Task prompt:
Leave out every picture, and return exactly the lines from the line containing "X6: 8MHz (IC5/X2, X1) -> 6MHz (IC5/X2, X1)" through the end of the records below, both inclusive.

Segment Start: Listed records

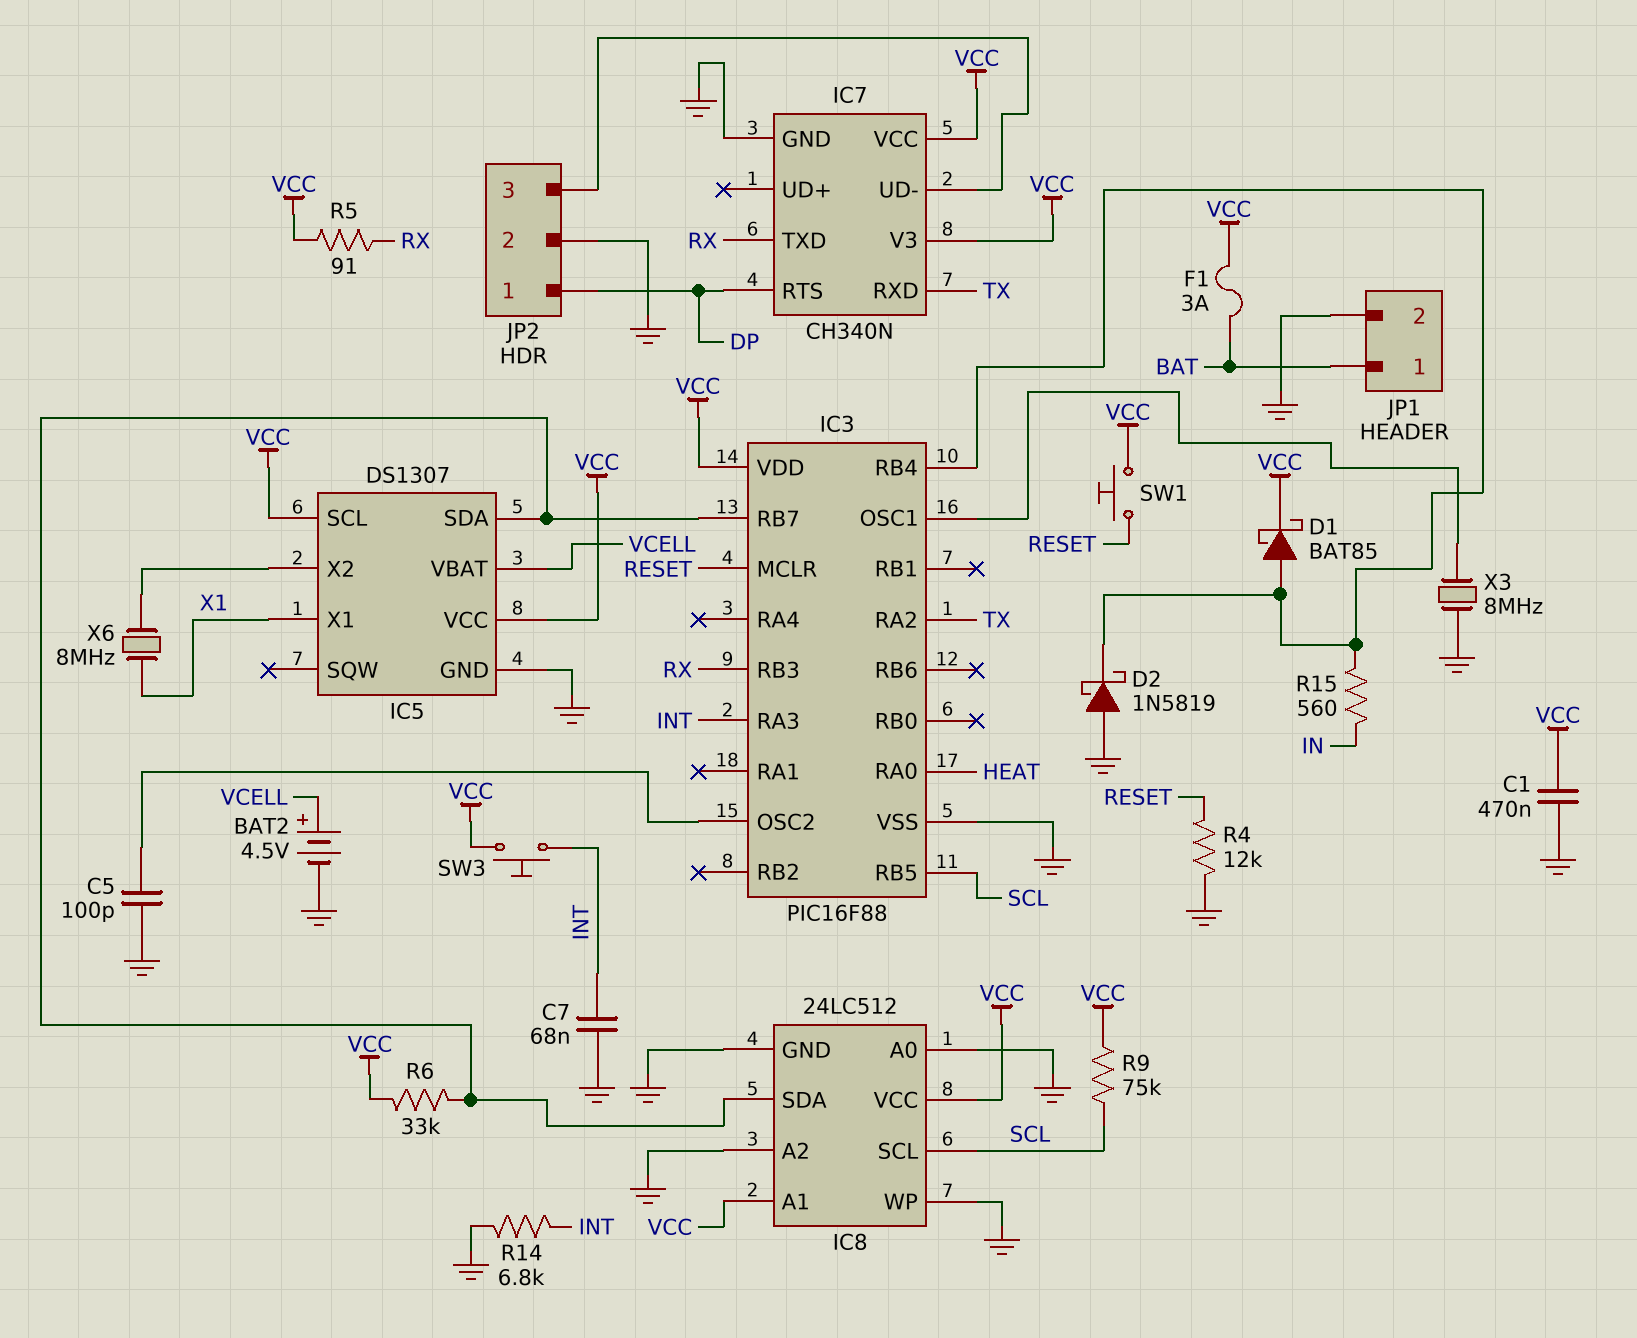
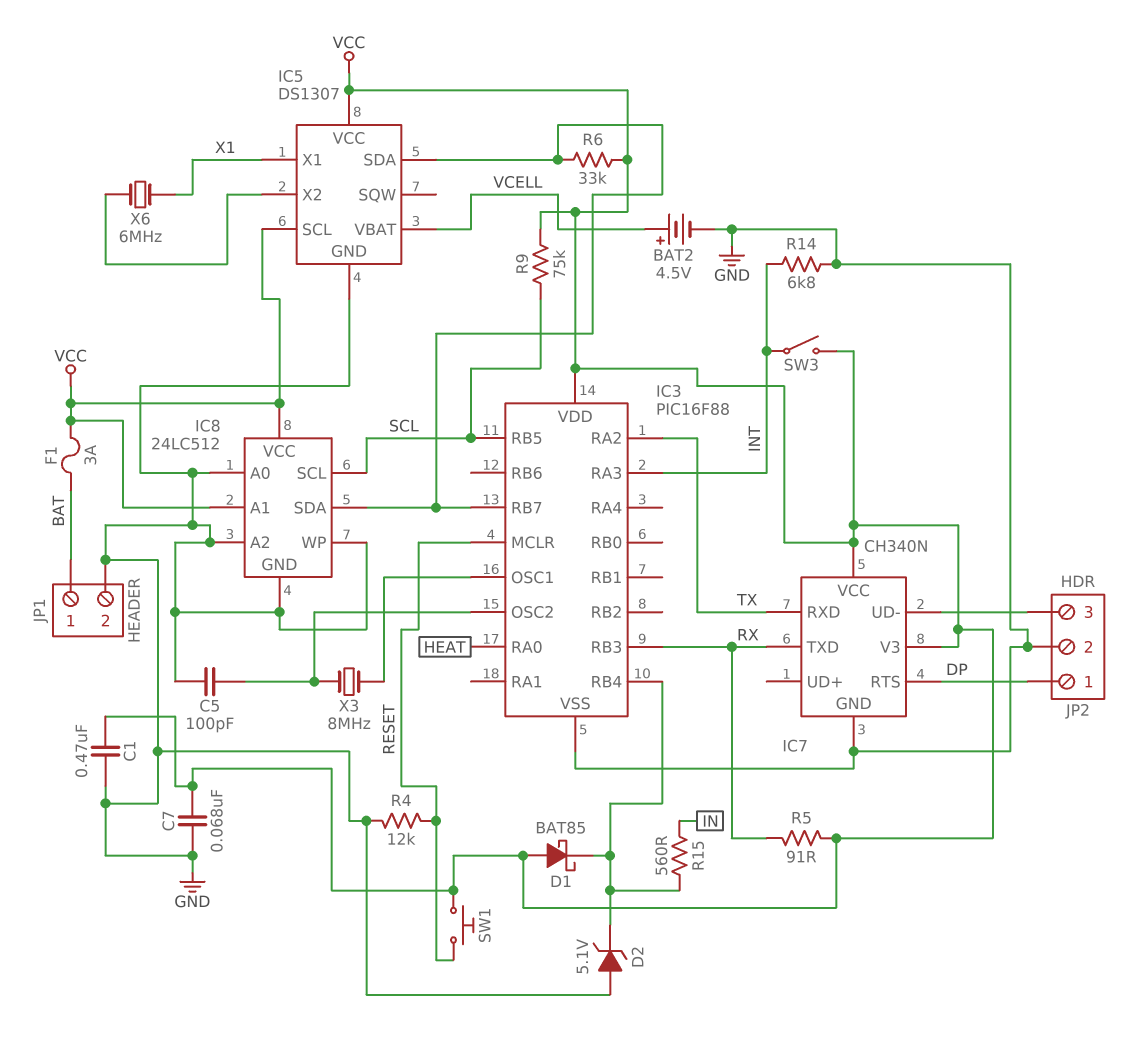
C7: 68nF (GND, INT) -> 68nF (GND, VCC)
D1: schottky BAT85 (A IC3/RB4, K VCC) -> schottky BAT85 (A VCC, K IC3/RB4)
D2: schottky 1N5819 (A GND, K IC3/RB4) -> zener 5.1V (A GND, K IC3/RB4)
SW3: button (INT, VCC) -> switch (INT, VCC)
X3: 8MHz (GND, IC3/OSC1) -> 8MHz (IC3/OSC1, IC3/OSC2)
X6: 8MHz (IC5/X2, X1) -> 6MHz (IC5/X2, X1)

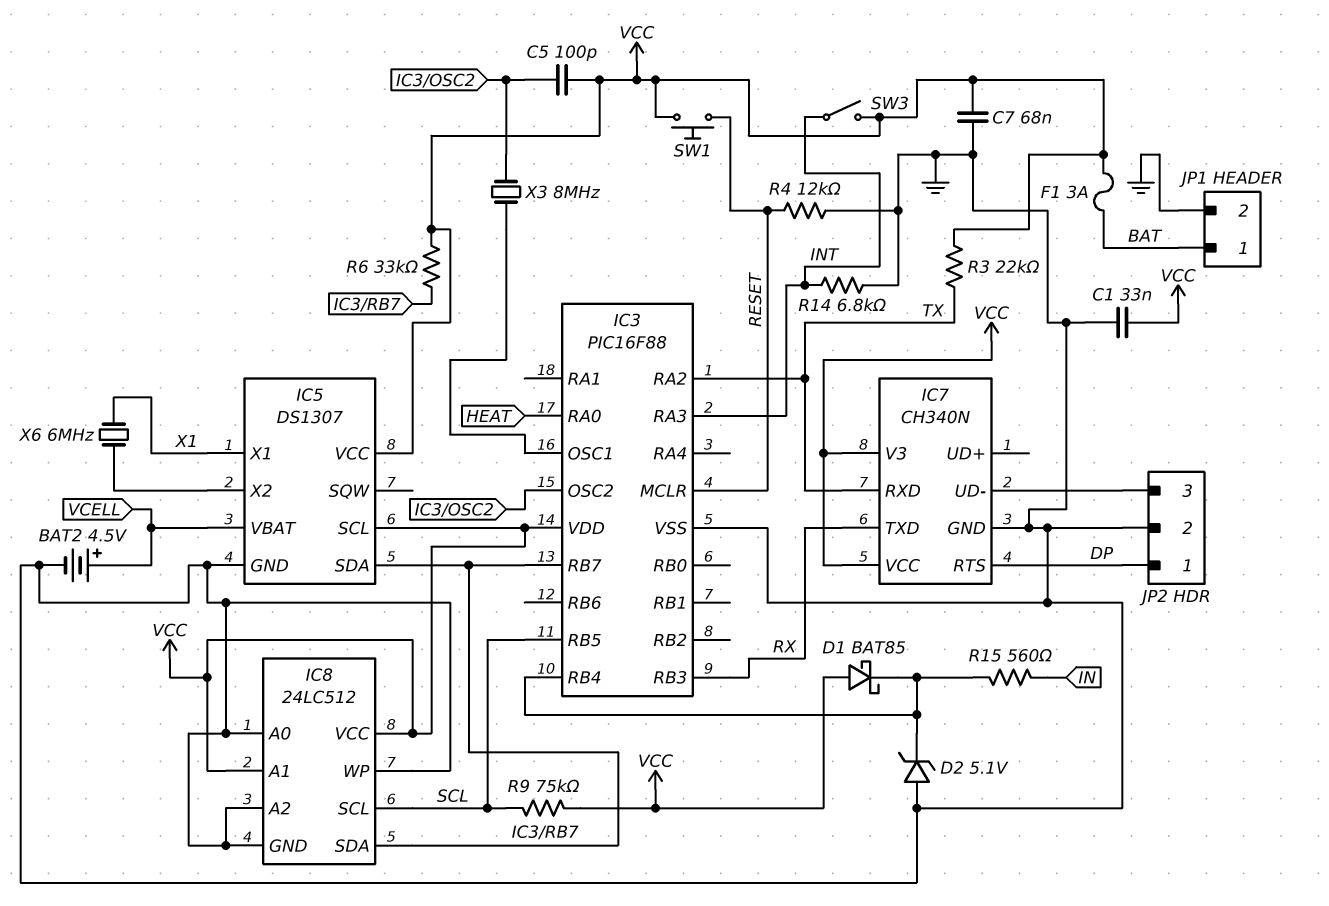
C1: 470nF (GND, VCC) -> 33nF (GND, VCC)
C5: 100pF (GND, IC3/OSC2) -> 100pF (IC3/OSC2, VCC)
R3: none -> 22k (TX, VCC)
R5: 91 (RX, VCC) -> none

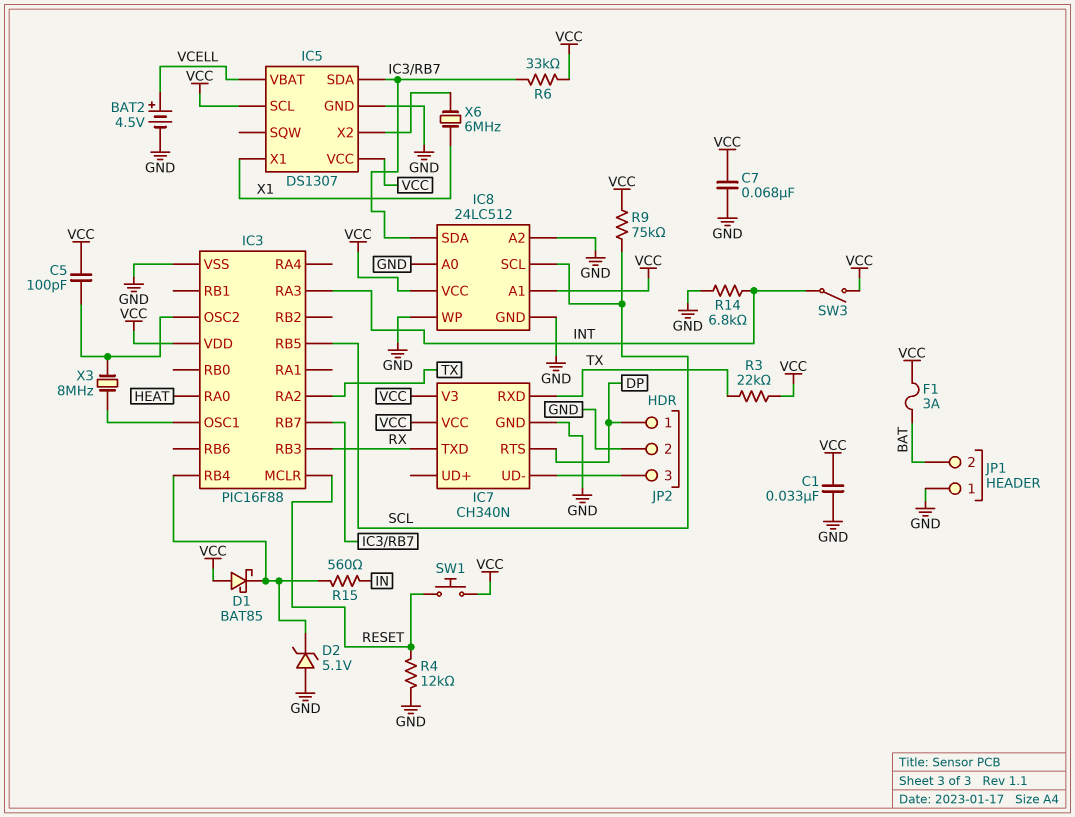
JP1 pin 1: BAT -> GND
JP1 pin 2: GND -> BAT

Segment End: Listed records

Exercise result:
X6: 8MHz (IC5/X2, X1) -> 6MHz (IC5/X2, X1)

C1: 470nF (GND, VCC) -> 33nF (GND, VCC)
C5: 100pF (GND, IC3/OSC2) -> 100pF (IC3/OSC2, VCC)
R3: none -> 22k (TX, VCC)
R5: 91 (RX, VCC) -> none

JP1 pin 1: BAT -> GND
JP1 pin 2: GND -> BAT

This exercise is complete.